● TASK ITEM
Every line below is to be quoted exactly, with nothing added or dropped.

● RECORD EXTRACTS
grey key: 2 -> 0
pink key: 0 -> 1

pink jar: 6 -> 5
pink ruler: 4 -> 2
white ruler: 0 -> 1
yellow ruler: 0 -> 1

● SOLUTION FOR THIS EXERCISE
grey key: 2 -> 0
pink key: 0 -> 1

pink jar: 6 -> 5
pink ruler: 4 -> 2
white ruler: 0 -> 1
yellow ruler: 0 -> 1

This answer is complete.